- **Your goal**
Every line containing the string "left" is to be copied from the records.

- **Data provided**
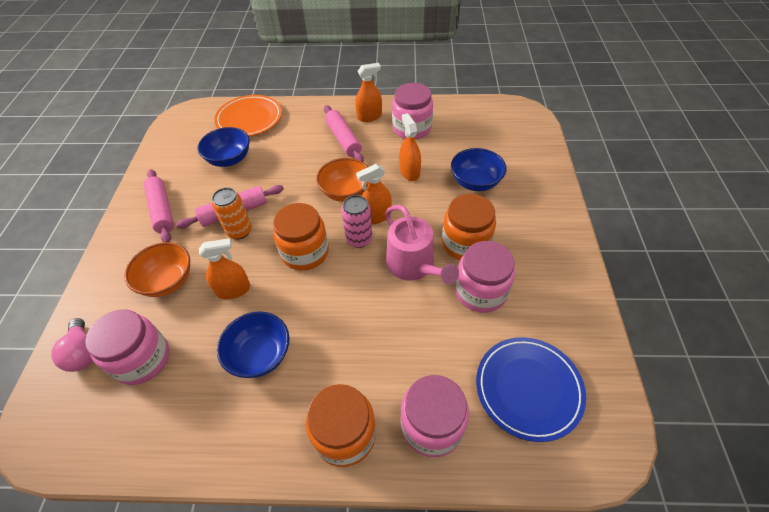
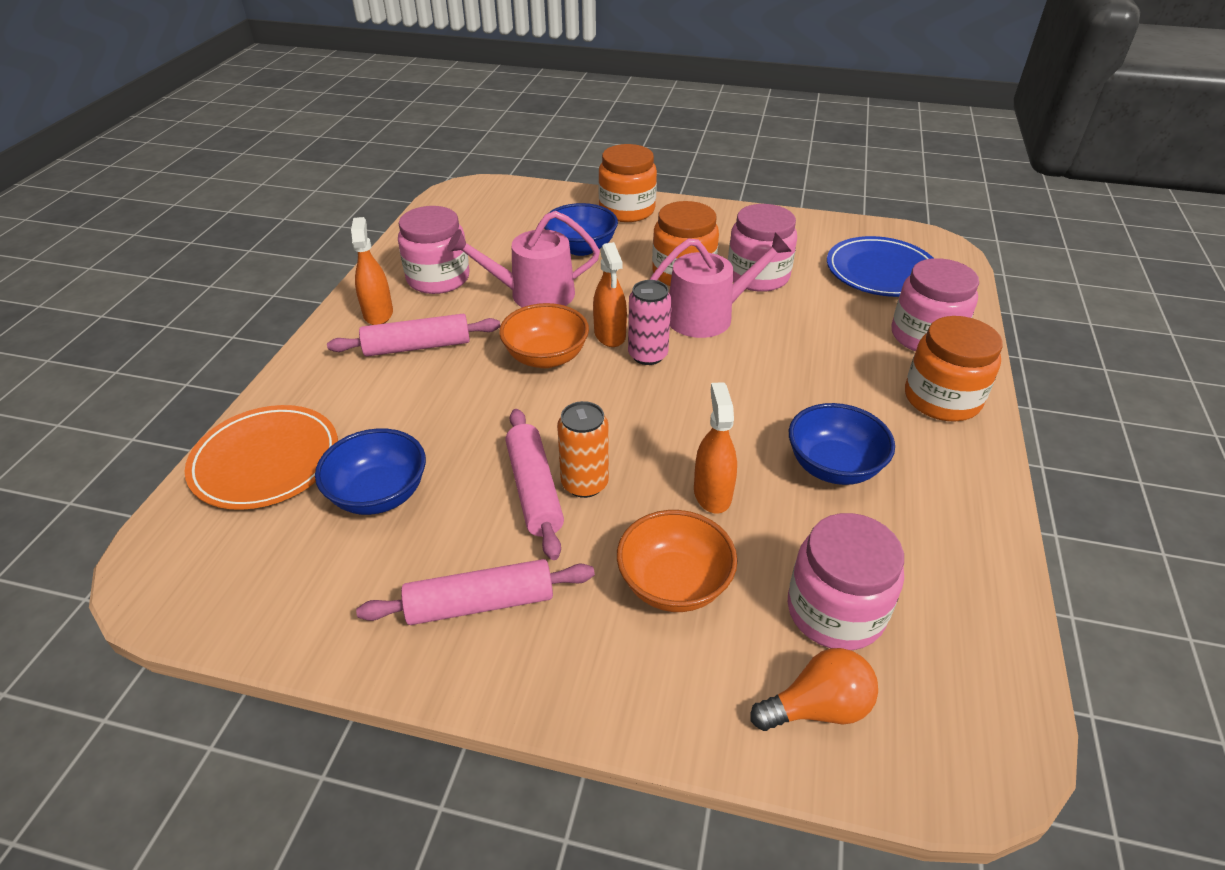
camera: 80 degrees left, 10 degrees down
(84, 352) = (817, 707): pink light bulb -> orange light bulb
(305, 252) = (656, 409): orange jar -> orange jar (627, 210)
(409, 172) = (534, 294): orange spray bottle -> pink watering can

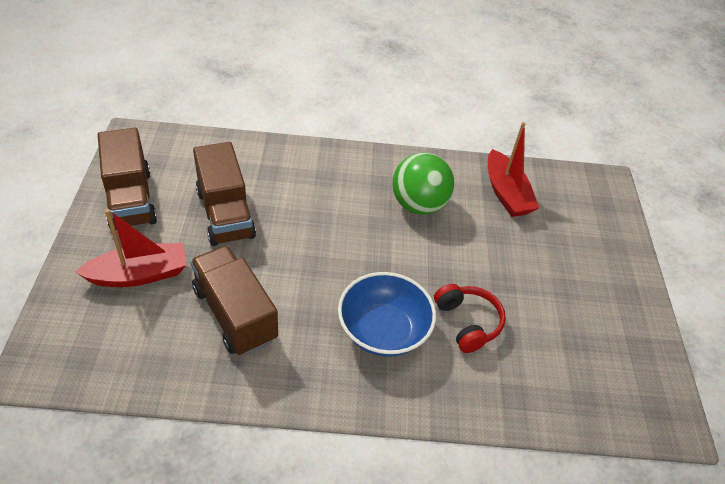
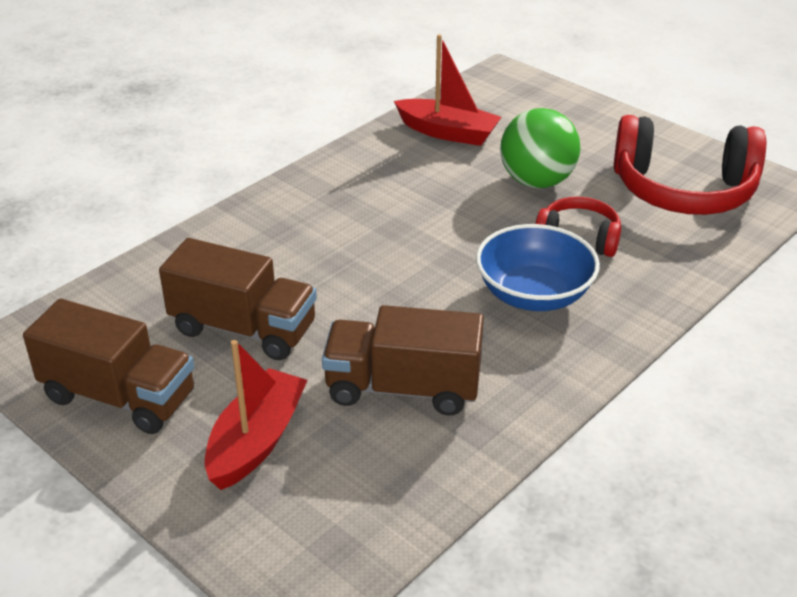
camera: 45 degrees left, 10 degrees down
(418, 205) = (398, 190): green ball -> green ball (537, 181)
(592, 355) = (683, 190): none -> red headphones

- **Task solution**
camera: 80 degrees left, 10 degrees down
camera: 45 degrees left, 10 degrees down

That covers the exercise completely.